*Short exercise*.
Rewrite the lines of all the items below, changing each "Calgary" to "Denver" and leaving everything else unchanged. Omit the pictures from your answer.

*Records supplied*.
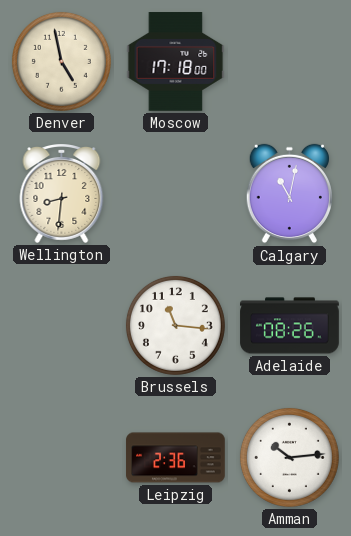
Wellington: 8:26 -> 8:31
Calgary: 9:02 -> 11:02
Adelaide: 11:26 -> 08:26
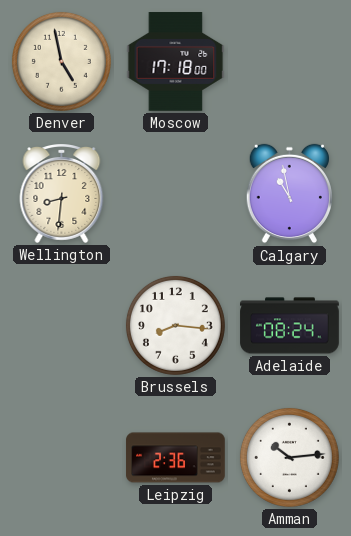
Calgary: 11:02 -> 10:58
Brussels: 11:16 -> 8:16
Adelaide: 08:26 -> 08:24
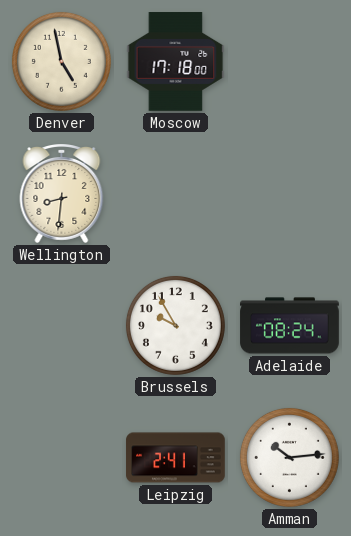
Calgary: 10:58 -> none
Brussels: 8:16 -> 9:55
Leipzig: 2:36 -> 2:41
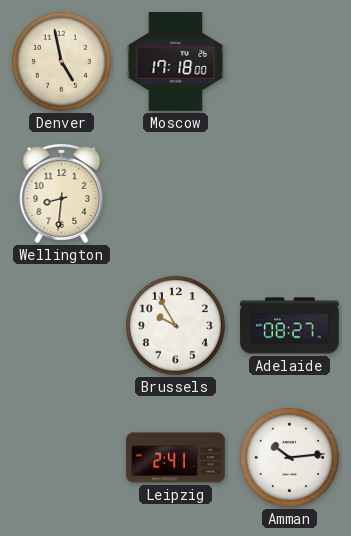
Adelaide: 08:24 -> 08:27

*Output for this exercise*.
Wellington: 8:26 -> 8:31
Denver: 9:02 -> 11:02
Adelaide: 11:26 -> 08:26
Denver: 11:02 -> 10:58
Brussels: 11:16 -> 8:16
Adelaide: 08:26 -> 08:24
Denver: 10:58 -> none
Brussels: 8:16 -> 9:55
Leipzig: 2:36 -> 2:41
Adelaide: 08:24 -> 08:27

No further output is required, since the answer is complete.